→ COLLECTED DATA
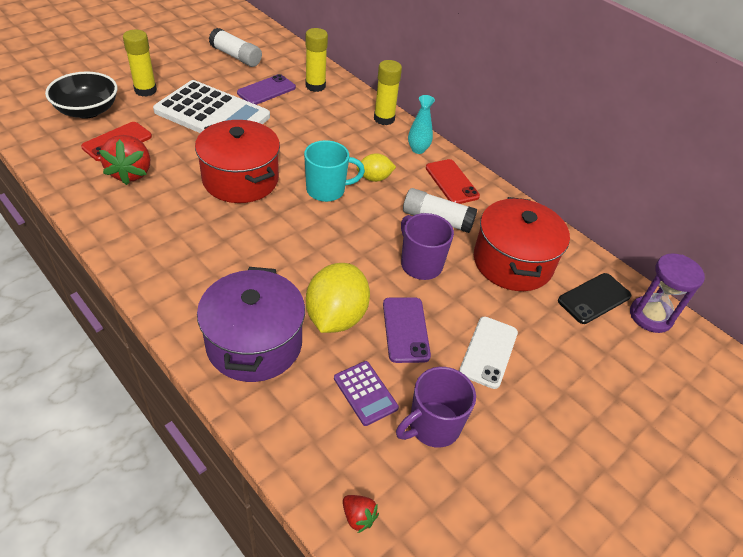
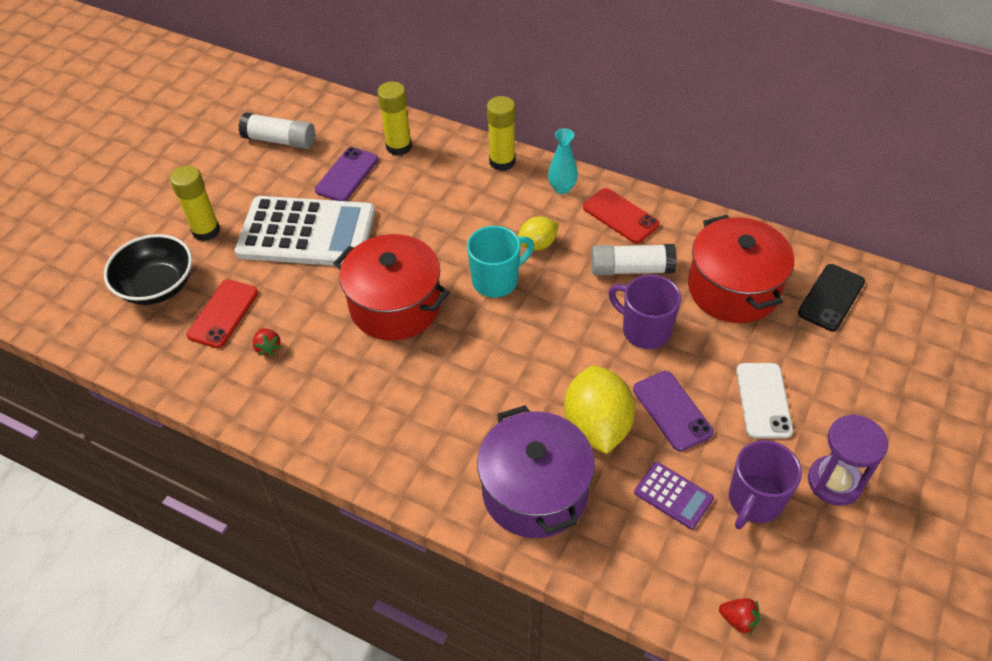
camera: 15 degrees left, 5 degrees up
(131, 173) = (268, 347): red strawberry -> red strawberry, size x0.48
(650, 316) = (892, 295): purple hourglass -> purple hourglass (834, 482)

→ WHAT THE EXERCISE ASKS
From the material above, copy everything exactly but the pictures.

→ TASK OUTPUT
camera: 15 degrees left, 5 degrees up
(131, 173) = (268, 347): red strawberry -> red strawberry, size x0.48
(650, 316) = (892, 295): purple hourglass -> purple hourglass (834, 482)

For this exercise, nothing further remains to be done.